_How to complete this task:_ Each record that comes next should be output exactly; pictures do not belong in the copy.

▬▬▬

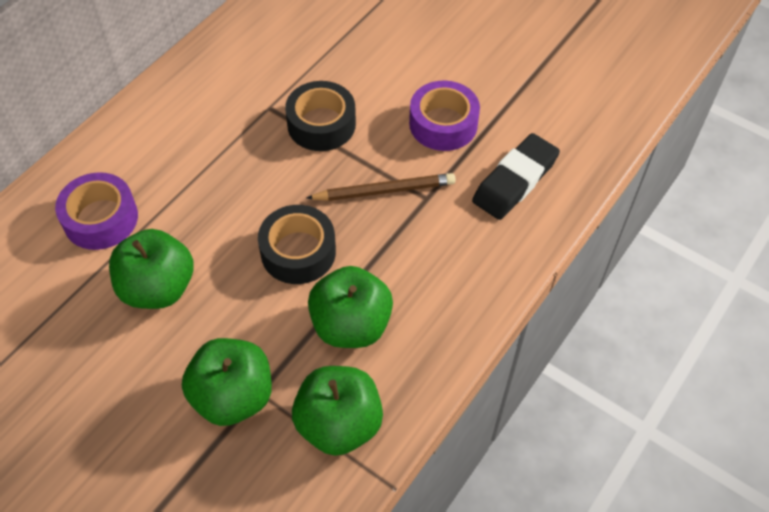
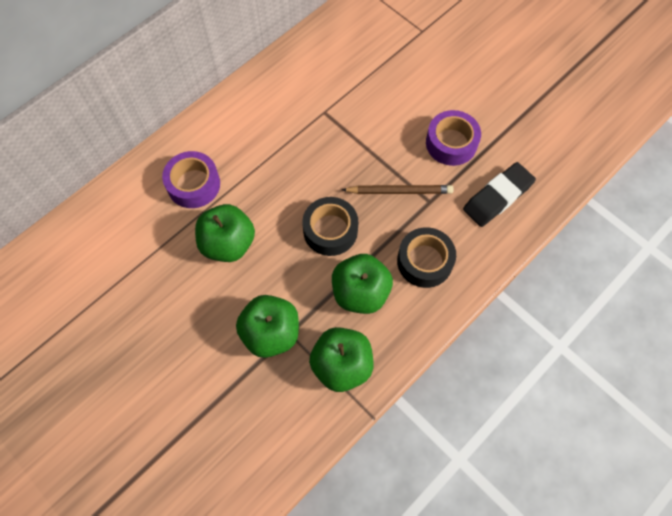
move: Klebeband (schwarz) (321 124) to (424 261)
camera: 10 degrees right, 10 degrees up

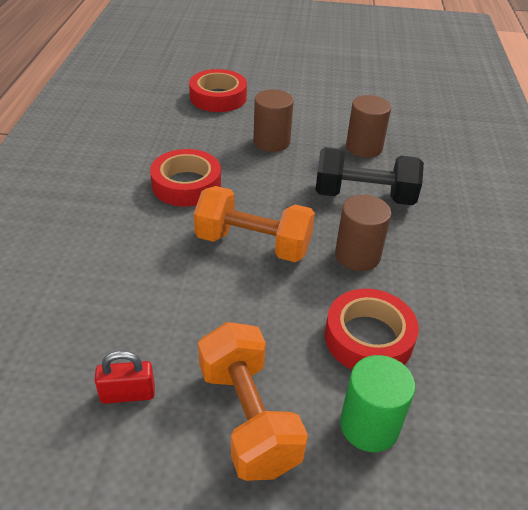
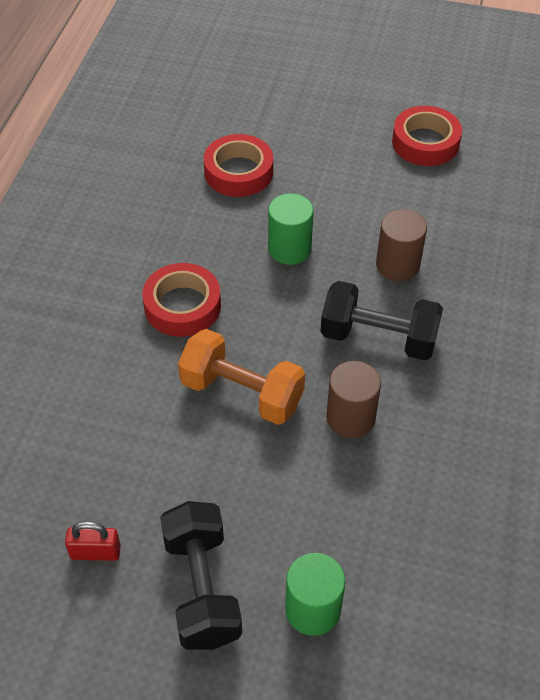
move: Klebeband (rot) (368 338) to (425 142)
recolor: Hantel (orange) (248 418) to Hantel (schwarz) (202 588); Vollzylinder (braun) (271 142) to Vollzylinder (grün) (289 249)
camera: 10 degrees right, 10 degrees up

▬▬▬

_Written solution:_
move: Klebeband (schwarz) (321 124) to (424 261)
camera: 10 degrees right, 10 degrees up

move: Klebeband (rot) (368 338) to (425 142)
recolor: Hantel (orange) (248 418) to Hantel (schwarz) (202 588); Vollzylinder (braun) (271 142) to Vollzylinder (grün) (289 249)
camera: 10 degrees right, 10 degrees up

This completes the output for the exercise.